### Written problem
Return every line of the material below that contains the string "provided", matching case exactly.

### Extracted entries
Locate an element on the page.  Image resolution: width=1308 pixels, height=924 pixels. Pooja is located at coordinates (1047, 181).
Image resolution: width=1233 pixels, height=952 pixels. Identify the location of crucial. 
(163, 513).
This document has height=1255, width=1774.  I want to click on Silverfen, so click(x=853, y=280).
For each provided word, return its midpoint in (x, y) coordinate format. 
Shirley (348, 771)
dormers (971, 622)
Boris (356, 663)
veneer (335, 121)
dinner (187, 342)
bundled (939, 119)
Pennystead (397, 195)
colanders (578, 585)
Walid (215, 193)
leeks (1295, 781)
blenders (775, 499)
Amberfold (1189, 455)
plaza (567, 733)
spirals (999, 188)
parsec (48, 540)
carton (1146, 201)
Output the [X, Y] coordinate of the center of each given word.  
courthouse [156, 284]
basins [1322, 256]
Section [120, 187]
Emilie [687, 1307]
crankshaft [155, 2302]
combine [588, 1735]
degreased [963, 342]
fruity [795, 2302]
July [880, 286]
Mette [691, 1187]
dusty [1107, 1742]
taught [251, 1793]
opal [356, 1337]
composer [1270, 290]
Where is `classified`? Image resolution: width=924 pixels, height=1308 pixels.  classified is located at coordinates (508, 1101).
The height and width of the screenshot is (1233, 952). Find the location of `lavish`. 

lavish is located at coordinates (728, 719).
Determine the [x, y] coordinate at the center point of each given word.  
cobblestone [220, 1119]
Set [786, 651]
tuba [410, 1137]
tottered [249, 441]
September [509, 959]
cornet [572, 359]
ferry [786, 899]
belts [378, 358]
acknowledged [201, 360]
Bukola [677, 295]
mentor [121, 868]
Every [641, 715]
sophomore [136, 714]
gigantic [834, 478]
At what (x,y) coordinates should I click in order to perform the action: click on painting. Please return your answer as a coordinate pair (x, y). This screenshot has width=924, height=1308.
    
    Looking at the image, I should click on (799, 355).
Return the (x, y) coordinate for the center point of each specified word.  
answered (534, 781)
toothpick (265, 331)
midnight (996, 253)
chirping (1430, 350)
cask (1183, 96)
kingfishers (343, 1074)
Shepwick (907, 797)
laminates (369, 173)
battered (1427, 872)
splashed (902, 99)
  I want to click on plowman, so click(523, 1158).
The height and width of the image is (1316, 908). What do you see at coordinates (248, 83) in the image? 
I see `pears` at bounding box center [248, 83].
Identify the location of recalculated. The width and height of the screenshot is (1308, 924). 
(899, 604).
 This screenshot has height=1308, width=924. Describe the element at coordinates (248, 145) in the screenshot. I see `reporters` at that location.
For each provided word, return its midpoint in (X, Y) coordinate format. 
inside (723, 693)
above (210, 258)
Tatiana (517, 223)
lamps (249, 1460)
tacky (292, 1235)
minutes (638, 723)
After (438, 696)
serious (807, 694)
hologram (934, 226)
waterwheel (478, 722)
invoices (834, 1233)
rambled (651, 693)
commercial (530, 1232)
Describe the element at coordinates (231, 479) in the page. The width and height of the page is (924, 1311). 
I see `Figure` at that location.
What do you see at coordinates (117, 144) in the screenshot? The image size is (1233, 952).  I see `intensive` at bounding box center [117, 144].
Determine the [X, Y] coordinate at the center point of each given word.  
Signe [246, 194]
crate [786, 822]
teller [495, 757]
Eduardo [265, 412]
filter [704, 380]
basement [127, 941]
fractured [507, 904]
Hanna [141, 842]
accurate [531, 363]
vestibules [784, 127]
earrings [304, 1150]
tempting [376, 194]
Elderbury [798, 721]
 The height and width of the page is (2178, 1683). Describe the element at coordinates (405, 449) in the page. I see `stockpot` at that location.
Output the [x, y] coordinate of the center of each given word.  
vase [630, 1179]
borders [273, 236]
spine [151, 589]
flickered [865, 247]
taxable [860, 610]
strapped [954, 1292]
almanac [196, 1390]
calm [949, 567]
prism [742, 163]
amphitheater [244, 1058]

### Output below
For each provided word, return its midpoint in (x, y) coordinate format. 
For each provided word, return its midpoint in (X, Y) coordinate format. 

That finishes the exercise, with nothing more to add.